EXERCISE GOAL |
Once you reach the line containing "H1: lamp (COIL, GATE) -> lamp (+5V, COIL)", write out that line and every remaining line of the records exactly.

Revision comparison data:
****************************************

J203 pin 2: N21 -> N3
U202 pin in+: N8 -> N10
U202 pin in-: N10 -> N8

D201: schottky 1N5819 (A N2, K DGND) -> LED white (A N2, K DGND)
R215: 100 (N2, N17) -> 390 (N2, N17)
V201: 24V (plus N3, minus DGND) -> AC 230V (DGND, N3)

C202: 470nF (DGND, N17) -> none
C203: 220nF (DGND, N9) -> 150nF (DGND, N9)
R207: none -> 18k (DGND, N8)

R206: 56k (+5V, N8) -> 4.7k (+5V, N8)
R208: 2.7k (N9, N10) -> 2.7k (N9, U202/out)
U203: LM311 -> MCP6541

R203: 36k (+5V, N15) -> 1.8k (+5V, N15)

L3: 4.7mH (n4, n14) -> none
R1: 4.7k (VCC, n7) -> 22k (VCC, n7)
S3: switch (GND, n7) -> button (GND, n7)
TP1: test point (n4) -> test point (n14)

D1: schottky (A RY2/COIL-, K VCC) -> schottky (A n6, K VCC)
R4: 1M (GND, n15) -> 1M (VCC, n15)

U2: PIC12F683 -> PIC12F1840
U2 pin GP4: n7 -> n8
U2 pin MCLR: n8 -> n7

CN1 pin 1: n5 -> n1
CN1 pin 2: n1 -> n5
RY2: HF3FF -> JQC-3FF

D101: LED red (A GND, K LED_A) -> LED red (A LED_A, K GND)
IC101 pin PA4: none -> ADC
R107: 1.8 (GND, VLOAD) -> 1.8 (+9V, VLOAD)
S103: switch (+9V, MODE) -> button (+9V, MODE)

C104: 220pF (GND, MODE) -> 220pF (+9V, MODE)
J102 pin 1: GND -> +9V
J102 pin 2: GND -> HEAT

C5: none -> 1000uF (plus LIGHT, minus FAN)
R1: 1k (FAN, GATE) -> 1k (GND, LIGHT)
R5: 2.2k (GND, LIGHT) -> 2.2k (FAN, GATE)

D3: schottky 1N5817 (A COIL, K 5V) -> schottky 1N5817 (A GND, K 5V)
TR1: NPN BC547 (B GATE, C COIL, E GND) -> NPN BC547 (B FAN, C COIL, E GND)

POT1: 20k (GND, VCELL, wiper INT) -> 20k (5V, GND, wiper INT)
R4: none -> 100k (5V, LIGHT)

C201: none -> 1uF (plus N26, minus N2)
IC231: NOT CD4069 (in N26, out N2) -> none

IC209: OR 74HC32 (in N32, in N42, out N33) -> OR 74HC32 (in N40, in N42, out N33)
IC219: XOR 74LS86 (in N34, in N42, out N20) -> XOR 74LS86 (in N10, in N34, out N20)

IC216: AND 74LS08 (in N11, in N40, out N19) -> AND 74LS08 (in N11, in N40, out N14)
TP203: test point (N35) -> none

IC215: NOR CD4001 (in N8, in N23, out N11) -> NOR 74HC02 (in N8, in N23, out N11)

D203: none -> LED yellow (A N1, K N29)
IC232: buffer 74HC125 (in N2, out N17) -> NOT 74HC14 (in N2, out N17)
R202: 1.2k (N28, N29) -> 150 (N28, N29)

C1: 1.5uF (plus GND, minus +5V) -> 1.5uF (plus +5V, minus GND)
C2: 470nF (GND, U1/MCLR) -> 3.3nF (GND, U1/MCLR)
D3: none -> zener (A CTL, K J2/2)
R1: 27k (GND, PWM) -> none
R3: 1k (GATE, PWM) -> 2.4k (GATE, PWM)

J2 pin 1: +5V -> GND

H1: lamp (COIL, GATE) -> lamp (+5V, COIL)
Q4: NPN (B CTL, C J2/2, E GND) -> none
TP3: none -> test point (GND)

****************************************

ANSWER TO THIS EXERCISE |
H1: lamp (COIL, GATE) -> lamp (+5V, COIL)
Q4: NPN (B CTL, C J2/2, E GND) -> none
TP3: none -> test point (GND)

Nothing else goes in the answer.